Records for this exercise:
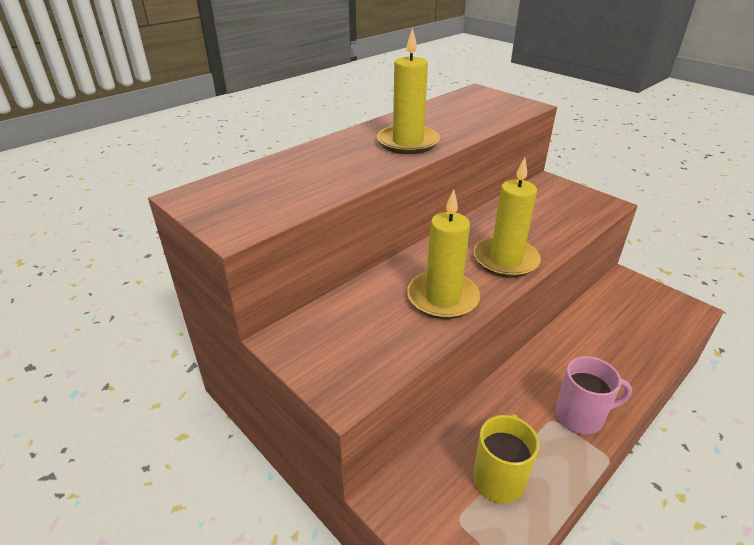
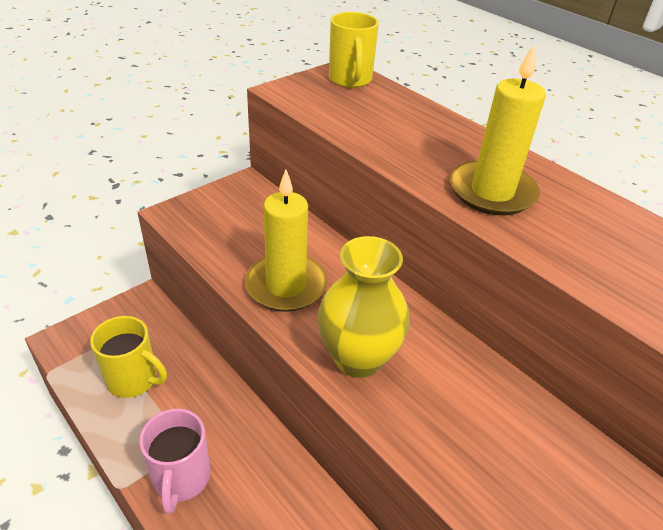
camera: 90 degrees right, 5 degrees up
(214, 193) = (350, 80): none -> yellow mug
(505, 260) = (358, 358): yellow candle -> yellow vase

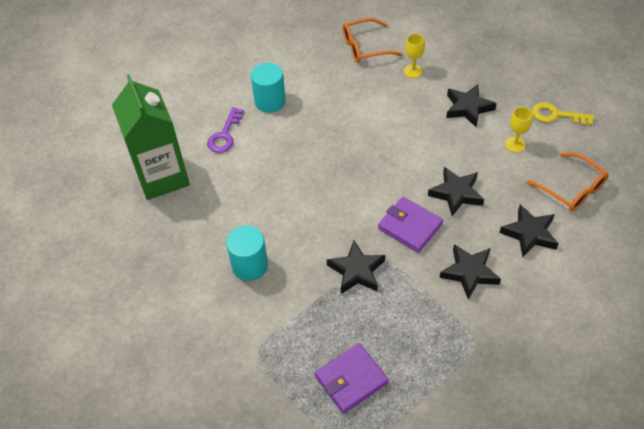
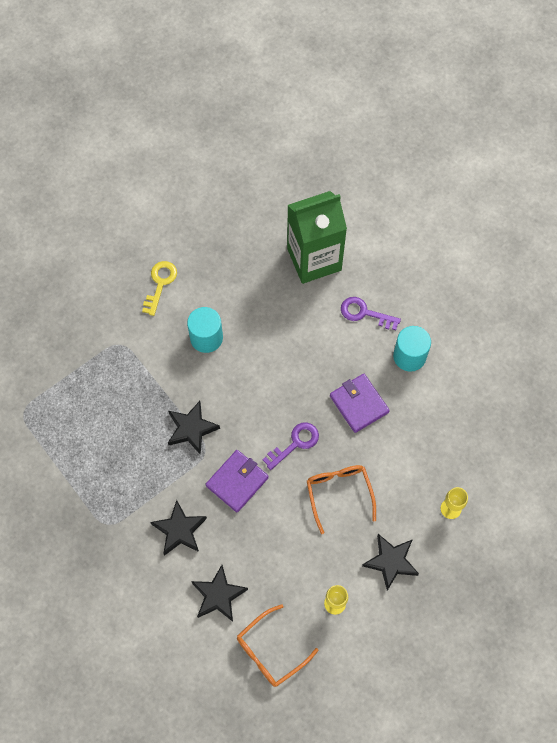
camera: 90 degrees right, 15 degrees up
(351, 379) = (86, 417): purple wallet -> purple wallet (359, 404)
(364, 181) = (295, 443): none -> purple key
(365, 47) = (491, 460): orange glasses -> orange glasses (339, 494)
(456, 193) = (273, 531): black star -> none
(556, 115) = (375, 658): yellow key -> yellow key (160, 283)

What is required: Start with the line that contains "(364, 181) = (295, 443): none -> purple key", end with the last line of the entries, and please retype every line in that span exactly, with no others.

Exercise output:
(364, 181) = (295, 443): none -> purple key
(365, 47) = (491, 460): orange glasses -> orange glasses (339, 494)
(456, 193) = (273, 531): black star -> none
(556, 115) = (375, 658): yellow key -> yellow key (160, 283)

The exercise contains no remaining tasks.